WHAT TO PRODUCE:
Copy out word for word the line with "turquoise bucket: 1 -> 0" and the lines that follow it in the listing below, up to the final one.

+++

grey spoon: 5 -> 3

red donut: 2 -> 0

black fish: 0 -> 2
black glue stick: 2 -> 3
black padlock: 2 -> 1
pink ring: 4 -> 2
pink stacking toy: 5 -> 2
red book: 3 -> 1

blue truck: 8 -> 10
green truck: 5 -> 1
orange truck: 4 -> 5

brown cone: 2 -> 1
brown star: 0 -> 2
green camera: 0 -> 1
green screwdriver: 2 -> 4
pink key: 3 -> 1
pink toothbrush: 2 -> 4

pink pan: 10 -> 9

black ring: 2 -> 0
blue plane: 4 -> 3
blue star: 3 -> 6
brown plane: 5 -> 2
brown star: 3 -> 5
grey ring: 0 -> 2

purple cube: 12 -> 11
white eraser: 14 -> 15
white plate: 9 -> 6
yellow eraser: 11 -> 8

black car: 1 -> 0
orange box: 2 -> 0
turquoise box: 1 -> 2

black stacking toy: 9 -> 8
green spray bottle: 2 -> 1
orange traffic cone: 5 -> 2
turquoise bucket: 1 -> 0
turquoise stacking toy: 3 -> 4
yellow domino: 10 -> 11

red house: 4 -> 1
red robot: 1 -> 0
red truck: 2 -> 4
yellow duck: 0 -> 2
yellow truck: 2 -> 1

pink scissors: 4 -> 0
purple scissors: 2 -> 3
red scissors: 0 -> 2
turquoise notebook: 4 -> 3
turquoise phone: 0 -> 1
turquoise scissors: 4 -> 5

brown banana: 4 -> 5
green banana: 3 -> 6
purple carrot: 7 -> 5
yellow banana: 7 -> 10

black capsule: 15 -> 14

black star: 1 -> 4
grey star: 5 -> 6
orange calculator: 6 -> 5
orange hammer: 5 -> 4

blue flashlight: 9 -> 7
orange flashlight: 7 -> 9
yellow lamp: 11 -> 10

+++

RESULT FOR THIS TASK:
turquoise bucket: 1 -> 0
turquoise stacking toy: 3 -> 4
yellow domino: 10 -> 11

red house: 4 -> 1
red robot: 1 -> 0
red truck: 2 -> 4
yellow duck: 0 -> 2
yellow truck: 2 -> 1

pink scissors: 4 -> 0
purple scissors: 2 -> 3
red scissors: 0 -> 2
turquoise notebook: 4 -> 3
turquoise phone: 0 -> 1
turquoise scissors: 4 -> 5

brown banana: 4 -> 5
green banana: 3 -> 6
purple carrot: 7 -> 5
yellow banana: 7 -> 10

black capsule: 15 -> 14

black star: 1 -> 4
grey star: 5 -> 6
orange calculator: 6 -> 5
orange hammer: 5 -> 4

blue flashlight: 9 -> 7
orange flashlight: 7 -> 9
yellow lamp: 11 -> 10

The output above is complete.